- [GOAL OF THE EXERCISE]: With the pictures removed, please write out every line below exactly as given.

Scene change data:

§ §

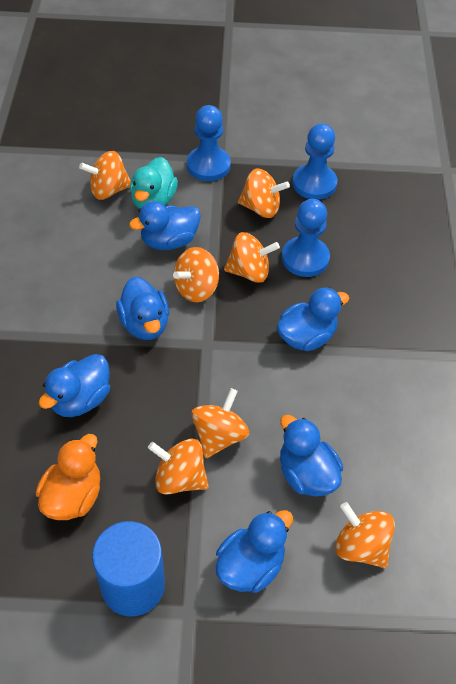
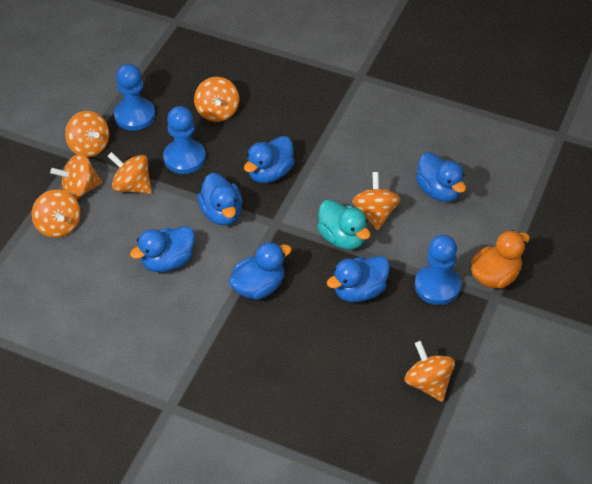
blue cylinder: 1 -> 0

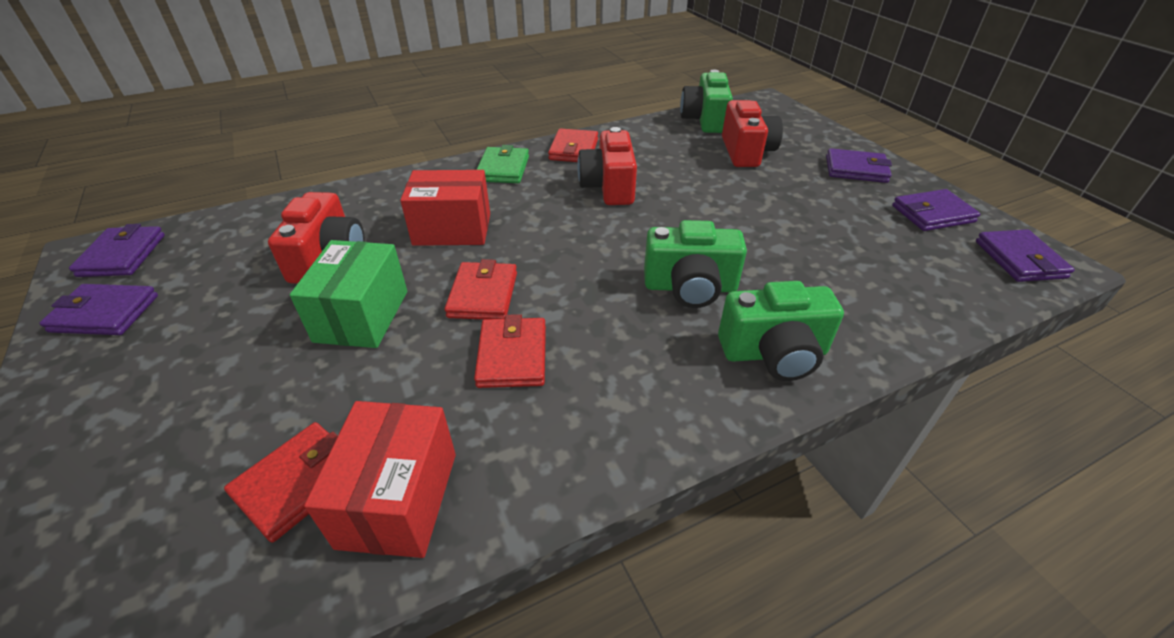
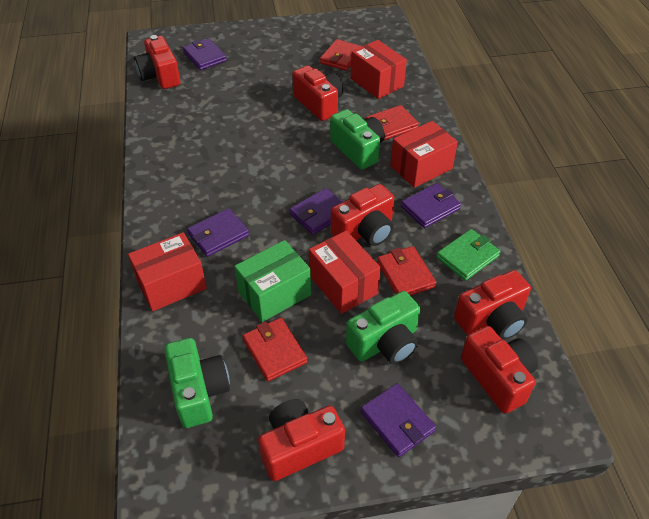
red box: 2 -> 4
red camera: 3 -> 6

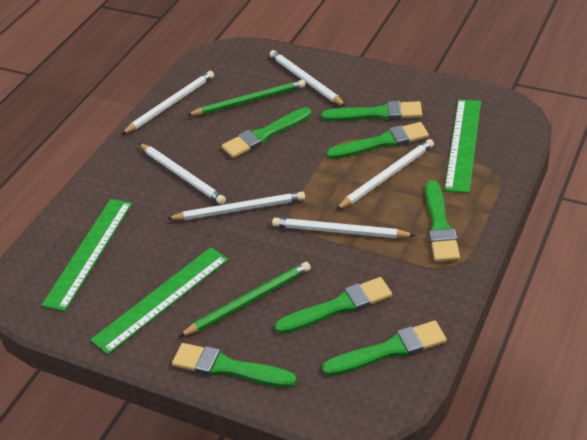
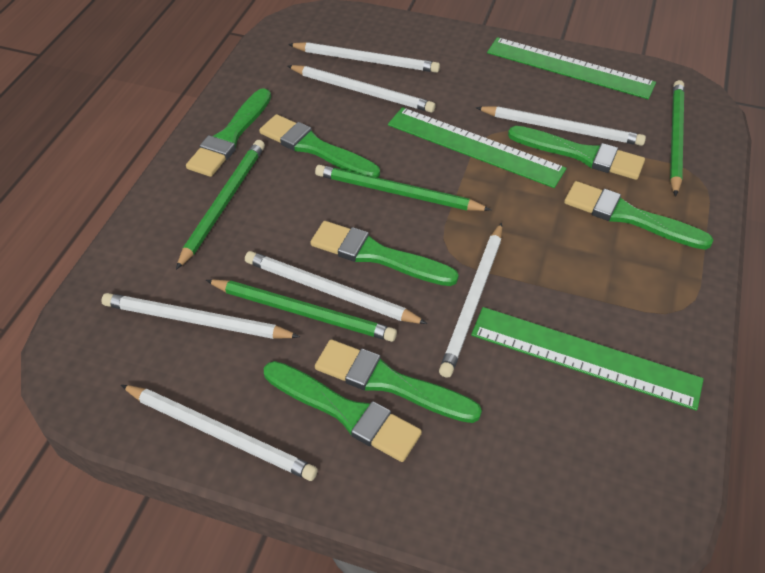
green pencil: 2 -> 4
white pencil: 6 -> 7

§ §

- [TASK OUTPUT]:
blue cylinder: 1 -> 0

red box: 2 -> 4
red camera: 3 -> 6

green pencil: 2 -> 4
white pencil: 6 -> 7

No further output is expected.